> _Exercise brief_: A single figure is required: the number of lines below in which the word "blue" occurs.

> _Object transformation records_:
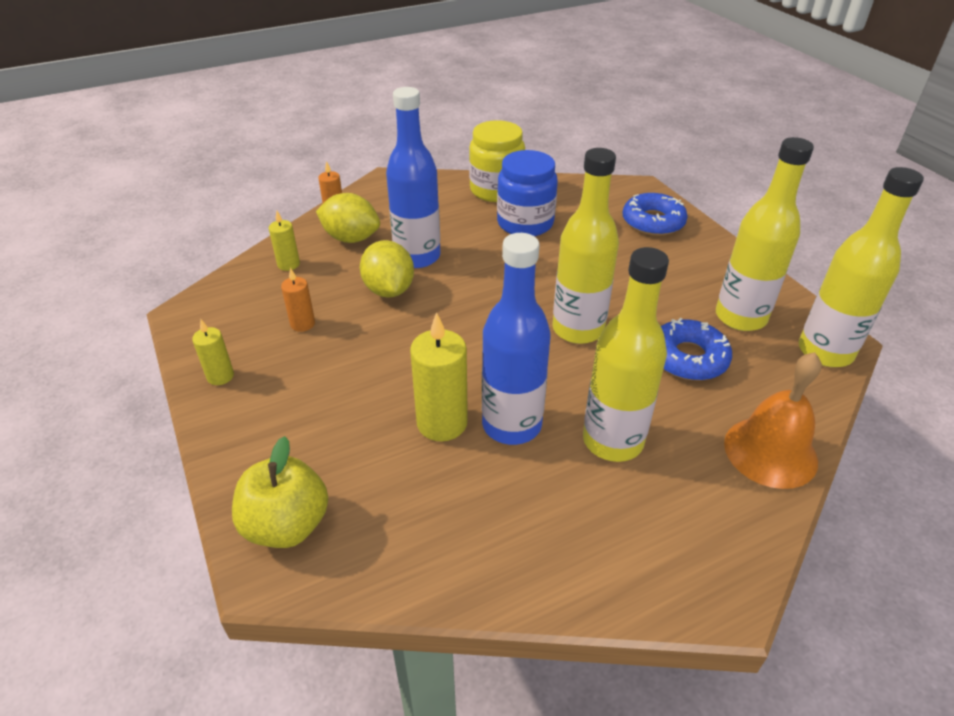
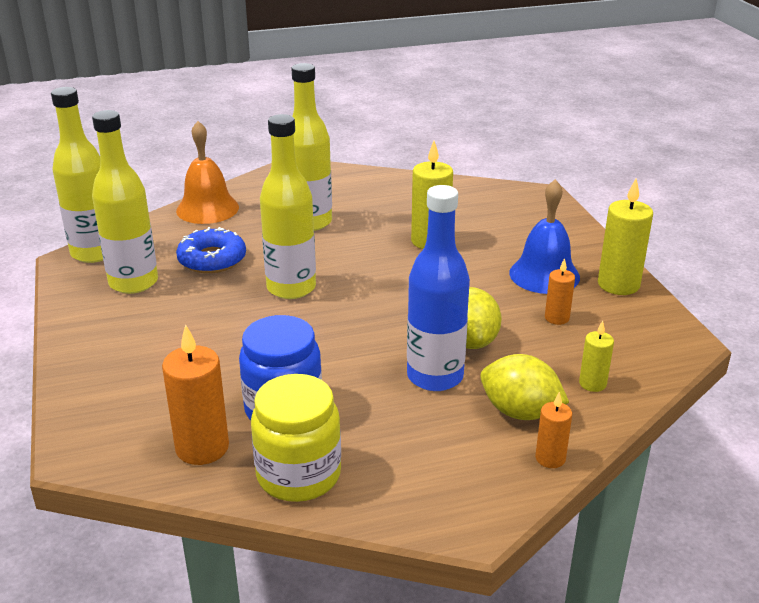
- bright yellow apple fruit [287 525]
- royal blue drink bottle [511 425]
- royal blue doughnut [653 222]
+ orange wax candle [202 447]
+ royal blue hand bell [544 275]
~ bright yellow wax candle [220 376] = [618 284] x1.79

> _Final answer_: 3